Saved data entries:
Content starts
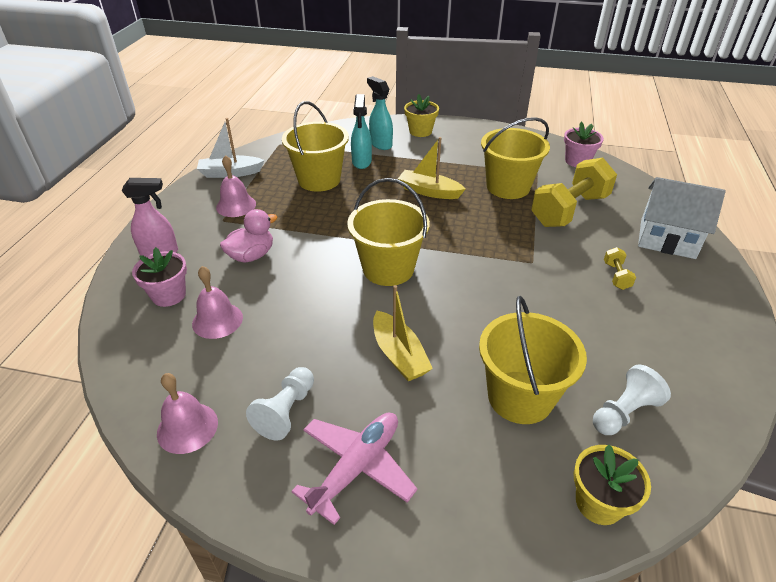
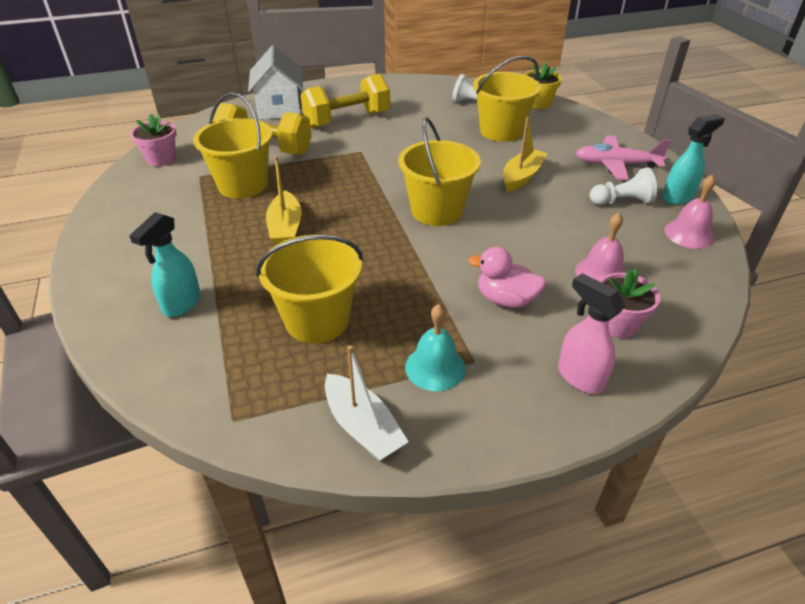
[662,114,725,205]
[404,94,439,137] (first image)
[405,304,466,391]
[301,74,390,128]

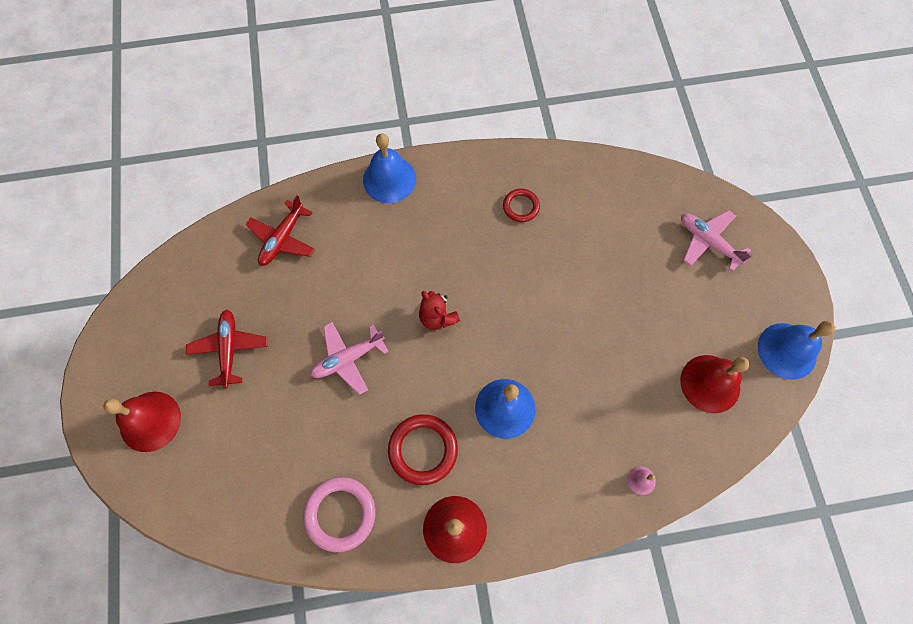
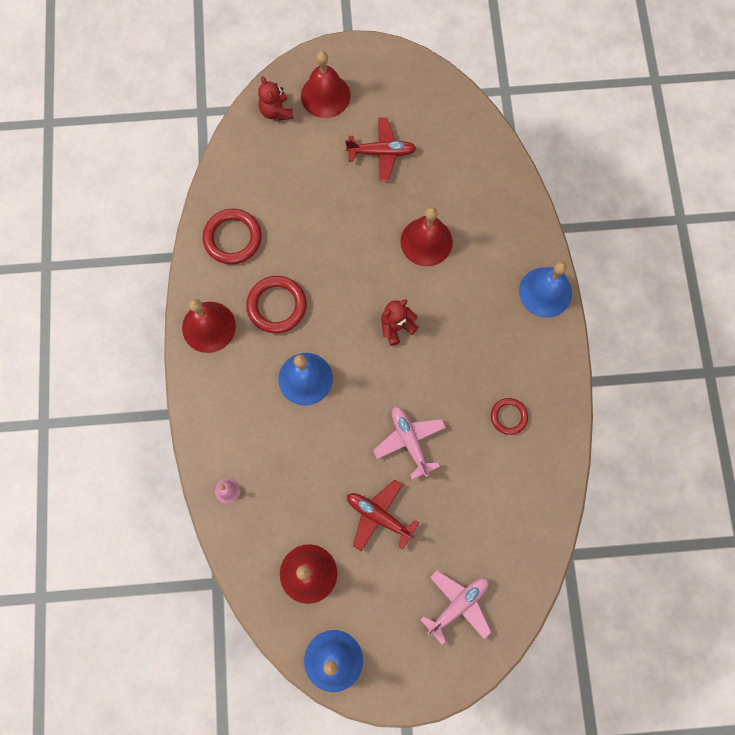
[347,480,419,551]
[373,406,446,480]
[203,209,262,264]
[258,77,293,121]
[400,207,453,266]

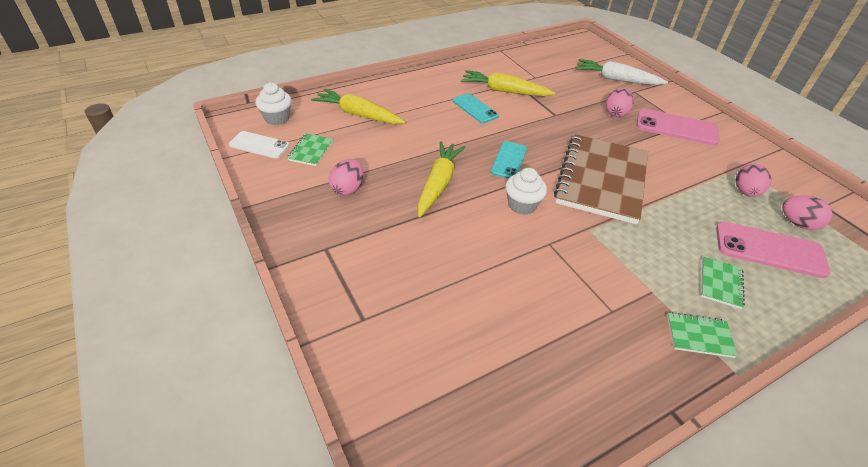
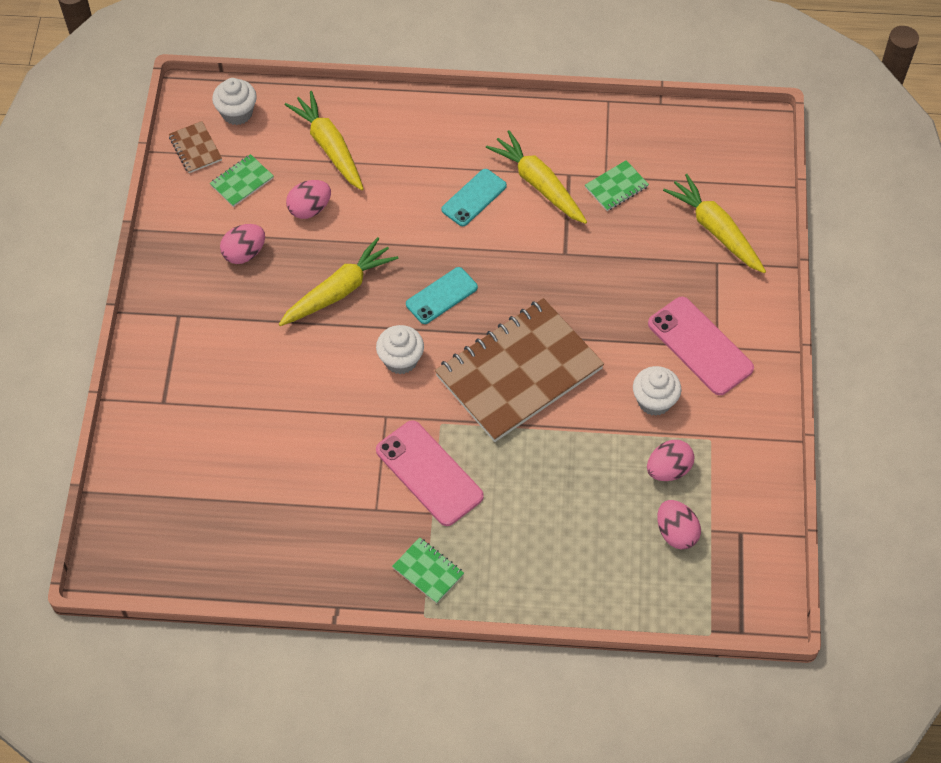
[663,174,766,273]
[286,180,331,219]
[441,169,507,226]
[169,121,222,173]
[376,420,484,526]
[585,160,649,211]
[633,366,681,416]

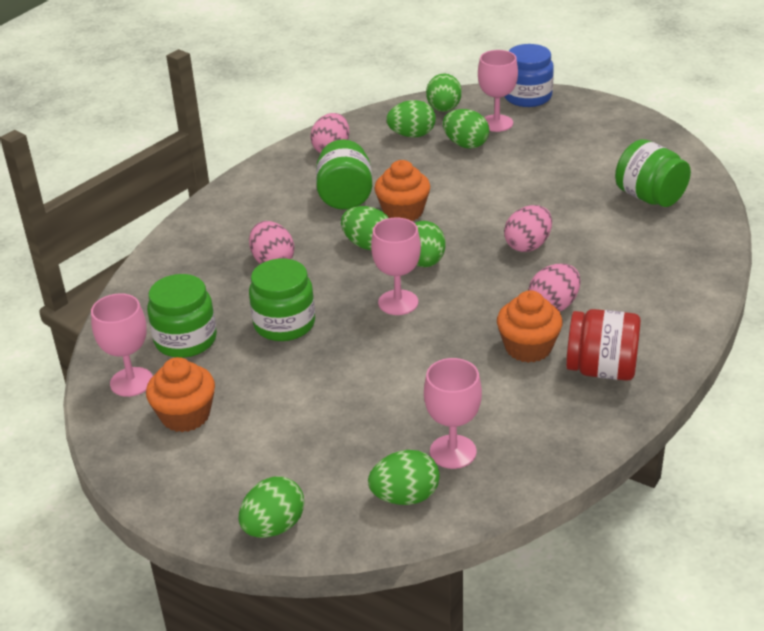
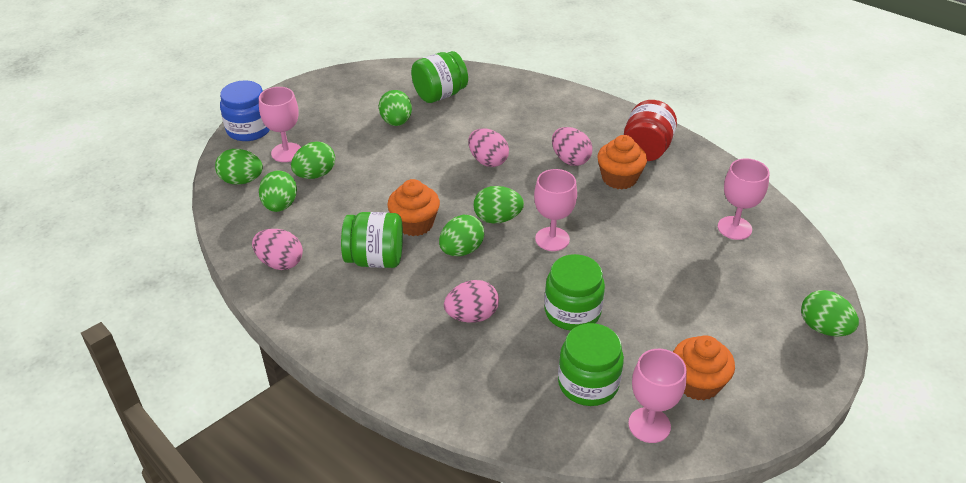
[379,90,412,126]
Content ends
Required action: For this exercise, return every entry verbatim and omit all pictures.

Exercise output:
[662,114,725,205]
[404,94,439,137] (first image)
[405,304,466,391]
[301,74,390,128]

[347,480,419,551]
[373,406,446,480]
[203,209,262,264]
[258,77,293,121]
[400,207,453,266]

[663,174,766,273]
[286,180,331,219]
[441,169,507,226]
[169,121,222,173]
[376,420,484,526]
[585,160,649,211]
[633,366,681,416]

[379,90,412,126]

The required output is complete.